Records drawn from a dataset:
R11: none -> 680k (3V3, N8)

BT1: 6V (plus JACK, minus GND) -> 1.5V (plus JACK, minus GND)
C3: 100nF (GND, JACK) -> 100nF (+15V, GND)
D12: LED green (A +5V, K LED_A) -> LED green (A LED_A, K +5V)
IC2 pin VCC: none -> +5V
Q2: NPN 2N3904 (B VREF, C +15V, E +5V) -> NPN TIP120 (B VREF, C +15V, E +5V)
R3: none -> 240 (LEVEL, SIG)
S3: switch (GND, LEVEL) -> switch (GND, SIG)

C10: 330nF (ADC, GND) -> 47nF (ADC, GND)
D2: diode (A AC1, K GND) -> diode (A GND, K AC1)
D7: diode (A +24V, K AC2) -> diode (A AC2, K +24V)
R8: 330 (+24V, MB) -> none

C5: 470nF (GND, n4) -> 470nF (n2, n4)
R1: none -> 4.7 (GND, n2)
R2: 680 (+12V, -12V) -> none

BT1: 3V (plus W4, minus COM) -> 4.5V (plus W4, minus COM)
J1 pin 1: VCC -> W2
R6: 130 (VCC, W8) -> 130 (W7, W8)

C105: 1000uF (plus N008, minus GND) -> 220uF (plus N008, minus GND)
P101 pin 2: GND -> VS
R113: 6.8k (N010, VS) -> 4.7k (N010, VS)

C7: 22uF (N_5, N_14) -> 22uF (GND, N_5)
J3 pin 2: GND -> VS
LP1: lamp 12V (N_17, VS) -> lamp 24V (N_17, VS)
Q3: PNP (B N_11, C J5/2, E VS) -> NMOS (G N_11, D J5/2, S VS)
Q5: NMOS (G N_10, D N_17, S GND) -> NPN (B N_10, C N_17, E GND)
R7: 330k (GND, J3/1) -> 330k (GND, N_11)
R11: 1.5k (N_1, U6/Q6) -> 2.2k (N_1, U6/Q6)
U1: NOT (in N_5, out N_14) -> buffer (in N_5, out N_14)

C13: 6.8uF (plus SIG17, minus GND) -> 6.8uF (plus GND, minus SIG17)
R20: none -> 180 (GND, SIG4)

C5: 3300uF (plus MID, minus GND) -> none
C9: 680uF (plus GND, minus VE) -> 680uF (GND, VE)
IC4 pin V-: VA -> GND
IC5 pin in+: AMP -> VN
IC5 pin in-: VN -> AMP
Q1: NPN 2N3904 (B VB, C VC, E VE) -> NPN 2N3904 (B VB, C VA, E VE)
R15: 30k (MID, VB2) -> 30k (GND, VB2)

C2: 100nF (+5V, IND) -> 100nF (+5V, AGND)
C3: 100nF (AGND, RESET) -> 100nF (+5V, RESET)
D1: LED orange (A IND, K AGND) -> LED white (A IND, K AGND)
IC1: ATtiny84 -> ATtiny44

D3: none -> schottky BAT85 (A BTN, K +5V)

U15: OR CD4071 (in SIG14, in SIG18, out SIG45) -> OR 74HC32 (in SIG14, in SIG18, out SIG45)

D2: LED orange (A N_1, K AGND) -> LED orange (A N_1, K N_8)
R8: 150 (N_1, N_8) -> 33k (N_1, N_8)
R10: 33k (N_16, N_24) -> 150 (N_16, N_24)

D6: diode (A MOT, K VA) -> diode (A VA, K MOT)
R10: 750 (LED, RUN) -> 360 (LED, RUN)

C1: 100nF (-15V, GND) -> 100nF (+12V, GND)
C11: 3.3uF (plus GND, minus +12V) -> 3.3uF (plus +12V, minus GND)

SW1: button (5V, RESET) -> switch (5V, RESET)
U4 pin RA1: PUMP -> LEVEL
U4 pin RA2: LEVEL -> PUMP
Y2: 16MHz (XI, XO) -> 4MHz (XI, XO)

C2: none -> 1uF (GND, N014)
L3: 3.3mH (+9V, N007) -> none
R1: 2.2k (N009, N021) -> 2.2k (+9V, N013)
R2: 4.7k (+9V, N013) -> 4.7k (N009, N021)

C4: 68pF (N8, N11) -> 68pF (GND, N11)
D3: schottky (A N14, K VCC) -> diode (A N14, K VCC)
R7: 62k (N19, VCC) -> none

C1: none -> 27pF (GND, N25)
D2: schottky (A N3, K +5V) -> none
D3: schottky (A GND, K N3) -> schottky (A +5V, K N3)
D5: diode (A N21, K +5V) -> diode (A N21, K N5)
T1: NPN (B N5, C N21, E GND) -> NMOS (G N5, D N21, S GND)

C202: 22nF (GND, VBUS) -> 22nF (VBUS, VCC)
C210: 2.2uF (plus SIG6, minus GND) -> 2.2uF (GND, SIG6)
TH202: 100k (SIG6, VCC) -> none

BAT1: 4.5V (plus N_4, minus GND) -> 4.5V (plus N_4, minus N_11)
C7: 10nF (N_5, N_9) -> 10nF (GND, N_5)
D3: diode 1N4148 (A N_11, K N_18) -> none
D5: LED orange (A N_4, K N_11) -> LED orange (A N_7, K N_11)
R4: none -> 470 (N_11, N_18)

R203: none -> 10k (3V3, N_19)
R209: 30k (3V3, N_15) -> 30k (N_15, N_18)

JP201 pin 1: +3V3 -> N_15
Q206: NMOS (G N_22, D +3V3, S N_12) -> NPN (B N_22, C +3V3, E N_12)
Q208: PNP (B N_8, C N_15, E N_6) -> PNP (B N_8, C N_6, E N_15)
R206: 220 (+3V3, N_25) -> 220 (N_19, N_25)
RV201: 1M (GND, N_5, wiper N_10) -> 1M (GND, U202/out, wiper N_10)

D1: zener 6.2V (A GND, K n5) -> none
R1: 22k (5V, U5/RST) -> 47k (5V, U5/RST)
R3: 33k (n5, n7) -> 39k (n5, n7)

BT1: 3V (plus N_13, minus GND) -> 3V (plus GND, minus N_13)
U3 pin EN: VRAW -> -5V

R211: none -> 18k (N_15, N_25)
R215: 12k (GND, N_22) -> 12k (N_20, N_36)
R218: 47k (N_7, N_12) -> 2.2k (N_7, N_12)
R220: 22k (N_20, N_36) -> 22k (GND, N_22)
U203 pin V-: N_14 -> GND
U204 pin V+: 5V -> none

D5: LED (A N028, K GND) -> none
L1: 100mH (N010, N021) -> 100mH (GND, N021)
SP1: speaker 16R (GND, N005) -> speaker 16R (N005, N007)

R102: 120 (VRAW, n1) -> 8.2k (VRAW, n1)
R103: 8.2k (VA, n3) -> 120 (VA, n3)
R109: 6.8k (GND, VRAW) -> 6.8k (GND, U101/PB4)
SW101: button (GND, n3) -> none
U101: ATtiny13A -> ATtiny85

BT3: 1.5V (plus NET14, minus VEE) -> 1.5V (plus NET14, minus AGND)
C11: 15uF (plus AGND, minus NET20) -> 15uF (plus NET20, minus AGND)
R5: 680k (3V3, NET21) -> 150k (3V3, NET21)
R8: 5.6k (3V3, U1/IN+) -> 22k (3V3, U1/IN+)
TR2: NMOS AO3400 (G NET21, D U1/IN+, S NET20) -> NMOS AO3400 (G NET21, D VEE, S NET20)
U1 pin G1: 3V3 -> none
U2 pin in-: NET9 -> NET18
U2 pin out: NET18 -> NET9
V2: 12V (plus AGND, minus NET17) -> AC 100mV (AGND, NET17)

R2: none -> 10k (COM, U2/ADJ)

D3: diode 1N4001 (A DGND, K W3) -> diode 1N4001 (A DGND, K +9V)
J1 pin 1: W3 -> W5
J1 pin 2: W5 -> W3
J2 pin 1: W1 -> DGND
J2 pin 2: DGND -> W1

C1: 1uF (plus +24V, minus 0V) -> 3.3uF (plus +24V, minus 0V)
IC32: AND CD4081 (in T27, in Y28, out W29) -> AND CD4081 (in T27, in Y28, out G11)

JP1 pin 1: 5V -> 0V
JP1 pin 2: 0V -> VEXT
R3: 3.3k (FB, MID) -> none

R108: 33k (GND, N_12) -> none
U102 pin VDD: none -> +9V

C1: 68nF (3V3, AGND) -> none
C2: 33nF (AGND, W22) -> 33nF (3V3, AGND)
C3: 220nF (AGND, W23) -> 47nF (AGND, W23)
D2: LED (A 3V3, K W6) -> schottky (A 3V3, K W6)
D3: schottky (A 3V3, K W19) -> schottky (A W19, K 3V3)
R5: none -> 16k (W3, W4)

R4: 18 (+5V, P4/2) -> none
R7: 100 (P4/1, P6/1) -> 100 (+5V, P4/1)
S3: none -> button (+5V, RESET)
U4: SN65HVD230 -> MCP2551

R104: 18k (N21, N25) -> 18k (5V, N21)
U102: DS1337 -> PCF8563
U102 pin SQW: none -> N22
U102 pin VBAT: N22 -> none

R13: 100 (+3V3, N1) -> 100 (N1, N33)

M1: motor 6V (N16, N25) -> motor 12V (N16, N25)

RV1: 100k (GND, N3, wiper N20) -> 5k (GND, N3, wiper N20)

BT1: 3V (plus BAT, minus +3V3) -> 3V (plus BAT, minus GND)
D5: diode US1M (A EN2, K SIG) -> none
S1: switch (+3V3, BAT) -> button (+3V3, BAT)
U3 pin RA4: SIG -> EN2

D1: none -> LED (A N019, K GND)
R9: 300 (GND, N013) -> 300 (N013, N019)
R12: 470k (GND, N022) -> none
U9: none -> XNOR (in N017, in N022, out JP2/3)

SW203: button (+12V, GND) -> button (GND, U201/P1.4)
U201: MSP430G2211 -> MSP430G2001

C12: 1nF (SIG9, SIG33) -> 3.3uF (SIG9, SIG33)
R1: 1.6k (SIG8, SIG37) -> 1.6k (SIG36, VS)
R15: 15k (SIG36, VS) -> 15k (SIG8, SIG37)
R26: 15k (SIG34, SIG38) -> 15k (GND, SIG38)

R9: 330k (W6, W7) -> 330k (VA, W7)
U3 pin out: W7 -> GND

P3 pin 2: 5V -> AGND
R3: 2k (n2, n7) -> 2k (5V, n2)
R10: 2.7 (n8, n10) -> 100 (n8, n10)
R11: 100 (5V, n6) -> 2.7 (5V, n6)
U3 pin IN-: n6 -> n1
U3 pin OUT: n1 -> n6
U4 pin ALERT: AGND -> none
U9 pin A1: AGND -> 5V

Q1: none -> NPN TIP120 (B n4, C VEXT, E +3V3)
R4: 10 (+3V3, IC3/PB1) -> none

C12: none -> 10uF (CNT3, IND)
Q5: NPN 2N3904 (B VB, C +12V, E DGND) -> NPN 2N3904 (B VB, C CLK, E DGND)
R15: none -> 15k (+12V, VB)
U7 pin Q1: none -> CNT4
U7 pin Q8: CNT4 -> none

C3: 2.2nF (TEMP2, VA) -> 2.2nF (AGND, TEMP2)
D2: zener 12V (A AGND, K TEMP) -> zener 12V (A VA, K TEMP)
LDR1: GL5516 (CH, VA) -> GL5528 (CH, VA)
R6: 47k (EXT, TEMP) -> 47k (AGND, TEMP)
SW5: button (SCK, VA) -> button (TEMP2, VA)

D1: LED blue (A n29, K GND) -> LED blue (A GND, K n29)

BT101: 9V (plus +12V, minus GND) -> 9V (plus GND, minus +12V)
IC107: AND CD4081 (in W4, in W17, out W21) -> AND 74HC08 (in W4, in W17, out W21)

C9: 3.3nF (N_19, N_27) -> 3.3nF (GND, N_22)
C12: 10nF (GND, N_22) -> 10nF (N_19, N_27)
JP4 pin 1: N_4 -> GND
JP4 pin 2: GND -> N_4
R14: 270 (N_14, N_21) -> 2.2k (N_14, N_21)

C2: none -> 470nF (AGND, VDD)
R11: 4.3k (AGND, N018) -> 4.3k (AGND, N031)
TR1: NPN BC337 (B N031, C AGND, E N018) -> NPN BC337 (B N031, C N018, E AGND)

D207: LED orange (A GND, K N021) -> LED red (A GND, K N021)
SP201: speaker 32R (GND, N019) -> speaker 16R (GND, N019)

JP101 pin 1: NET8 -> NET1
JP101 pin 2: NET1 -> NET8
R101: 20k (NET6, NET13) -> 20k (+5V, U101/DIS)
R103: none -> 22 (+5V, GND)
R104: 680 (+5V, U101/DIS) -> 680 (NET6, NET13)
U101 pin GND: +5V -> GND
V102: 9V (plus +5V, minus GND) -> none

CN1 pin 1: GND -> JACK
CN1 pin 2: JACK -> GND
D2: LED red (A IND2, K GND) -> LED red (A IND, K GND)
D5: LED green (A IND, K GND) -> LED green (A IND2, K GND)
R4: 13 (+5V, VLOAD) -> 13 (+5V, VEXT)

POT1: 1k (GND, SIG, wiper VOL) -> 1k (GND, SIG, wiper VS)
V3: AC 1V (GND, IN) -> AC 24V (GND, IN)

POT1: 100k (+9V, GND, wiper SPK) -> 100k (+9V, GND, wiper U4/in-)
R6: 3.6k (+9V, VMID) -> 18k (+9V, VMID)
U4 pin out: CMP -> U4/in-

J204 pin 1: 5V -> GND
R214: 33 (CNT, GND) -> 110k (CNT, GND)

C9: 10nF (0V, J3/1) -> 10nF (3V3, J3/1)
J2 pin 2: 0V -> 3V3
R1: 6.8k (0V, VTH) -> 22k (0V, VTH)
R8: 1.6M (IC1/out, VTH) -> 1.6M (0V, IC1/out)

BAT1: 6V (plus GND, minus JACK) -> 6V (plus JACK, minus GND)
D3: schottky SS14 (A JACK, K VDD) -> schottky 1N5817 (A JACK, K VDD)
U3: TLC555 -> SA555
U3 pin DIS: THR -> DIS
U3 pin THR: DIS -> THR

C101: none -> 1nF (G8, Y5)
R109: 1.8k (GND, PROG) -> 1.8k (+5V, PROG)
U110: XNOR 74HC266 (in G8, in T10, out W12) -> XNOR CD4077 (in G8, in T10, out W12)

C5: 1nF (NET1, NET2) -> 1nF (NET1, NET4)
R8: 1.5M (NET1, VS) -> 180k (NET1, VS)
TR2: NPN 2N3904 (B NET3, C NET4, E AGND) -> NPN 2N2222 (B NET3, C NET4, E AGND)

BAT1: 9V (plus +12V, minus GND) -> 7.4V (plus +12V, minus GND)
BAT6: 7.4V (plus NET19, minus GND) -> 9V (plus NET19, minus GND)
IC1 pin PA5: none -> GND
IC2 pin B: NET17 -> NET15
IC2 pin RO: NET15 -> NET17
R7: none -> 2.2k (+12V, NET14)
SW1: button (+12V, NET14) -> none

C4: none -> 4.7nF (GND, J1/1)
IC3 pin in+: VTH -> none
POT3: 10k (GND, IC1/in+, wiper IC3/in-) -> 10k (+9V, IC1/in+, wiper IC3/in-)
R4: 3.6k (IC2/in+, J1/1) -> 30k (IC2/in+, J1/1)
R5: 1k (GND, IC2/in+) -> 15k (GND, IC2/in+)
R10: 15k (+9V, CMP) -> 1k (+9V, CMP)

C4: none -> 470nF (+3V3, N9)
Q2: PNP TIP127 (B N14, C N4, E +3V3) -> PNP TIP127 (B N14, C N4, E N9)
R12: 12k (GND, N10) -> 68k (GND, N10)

*YOUR ASSIGNMENT*
Only the lines above starting at the one containing "U102: DS1337 -> PCF8563" and ending at the one containing "C3: 2.2nF (TEMP2, VA) -> 2.2nF (AGND, TEMP2)", both included, are to be returned, exactly as they read.

*OUTPUT BELOW*
U102: DS1337 -> PCF8563
U102 pin SQW: none -> N22
U102 pin VBAT: N22 -> none

R13: 100 (+3V3, N1) -> 100 (N1, N33)

M1: motor 6V (N16, N25) -> motor 12V (N16, N25)

RV1: 100k (GND, N3, wiper N20) -> 5k (GND, N3, wiper N20)

BT1: 3V (plus BAT, minus +3V3) -> 3V (plus BAT, minus GND)
D5: diode US1M (A EN2, K SIG) -> none
S1: switch (+3V3, BAT) -> button (+3V3, BAT)
U3 pin RA4: SIG -> EN2

D1: none -> LED (A N019, K GND)
R9: 300 (GND, N013) -> 300 (N013, N019)
R12: 470k (GND, N022) -> none
U9: none -> XNOR (in N017, in N022, out JP2/3)

SW203: button (+12V, GND) -> button (GND, U201/P1.4)
U201: MSP430G2211 -> MSP430G2001

C12: 1nF (SIG9, SIG33) -> 3.3uF (SIG9, SIG33)
R1: 1.6k (SIG8, SIG37) -> 1.6k (SIG36, VS)
R15: 15k (SIG36, VS) -> 15k (SIG8, SIG37)
R26: 15k (SIG34, SIG38) -> 15k (GND, SIG38)

R9: 330k (W6, W7) -> 330k (VA, W7)
U3 pin out: W7 -> GND

P3 pin 2: 5V -> AGND
R3: 2k (n2, n7) -> 2k (5V, n2)
R10: 2.7 (n8, n10) -> 100 (n8, n10)
R11: 100 (5V, n6) -> 2.7 (5V, n6)
U3 pin IN-: n6 -> n1
U3 pin OUT: n1 -> n6
U4 pin ALERT: AGND -> none
U9 pin A1: AGND -> 5V

Q1: none -> NPN TIP120 (B n4, C VEXT, E +3V3)
R4: 10 (+3V3, IC3/PB1) -> none

C12: none -> 10uF (CNT3, IND)
Q5: NPN 2N3904 (B VB, C +12V, E DGND) -> NPN 2N3904 (B VB, C CLK, E DGND)
R15: none -> 15k (+12V, VB)
U7 pin Q1: none -> CNT4
U7 pin Q8: CNT4 -> none

C3: 2.2nF (TEMP2, VA) -> 2.2nF (AGND, TEMP2)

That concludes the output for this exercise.